What the exercise asks ::
Copy every entry exactly as it reads and exclude whatever pictures appear.

Dataset records ::
*** Begin section ***
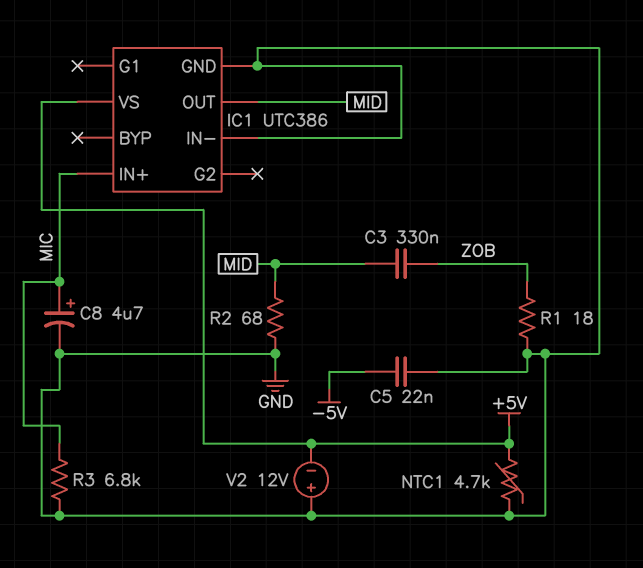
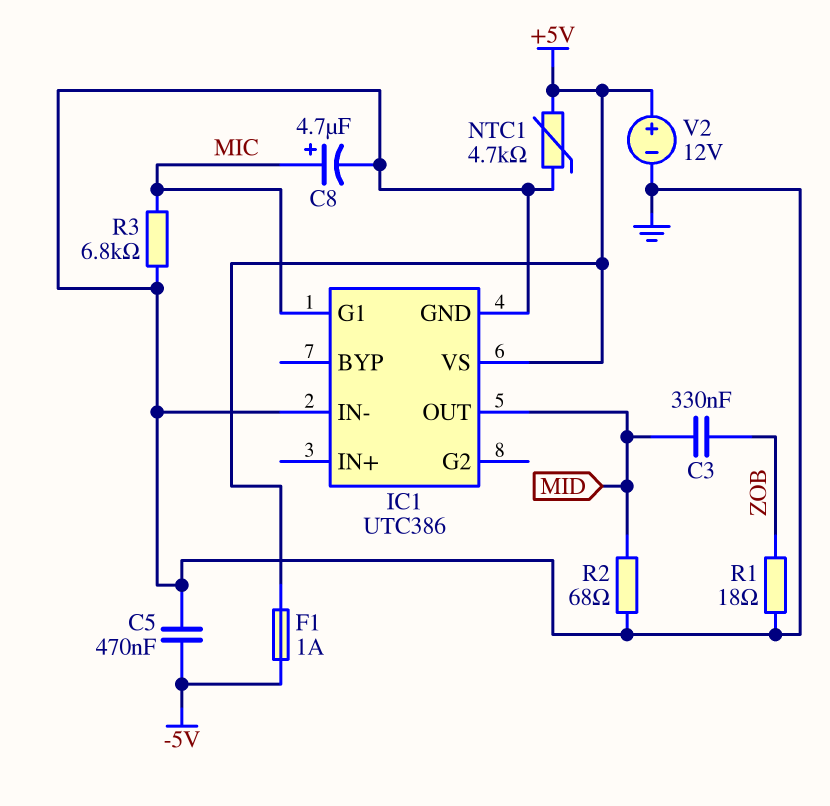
C5: 22nF (-5V, GND) -> 470nF (-5V, GND)
F1: none -> 1A (+5V, -5V)
IC1 pin G1: none -> MIC
IC1 pin IN+: MIC -> none
V2: 12V (plus GND, minus +5V) -> 12V (plus +5V, minus GND)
*** End section ***
Expected answer ::
C5: 22nF (-5V, GND) -> 470nF (-5V, GND)
F1: none -> 1A (+5V, -5V)
IC1 pin G1: none -> MIC
IC1 pin IN+: MIC -> none
V2: 12V (plus GND, minus +5V) -> 12V (plus +5V, minus GND)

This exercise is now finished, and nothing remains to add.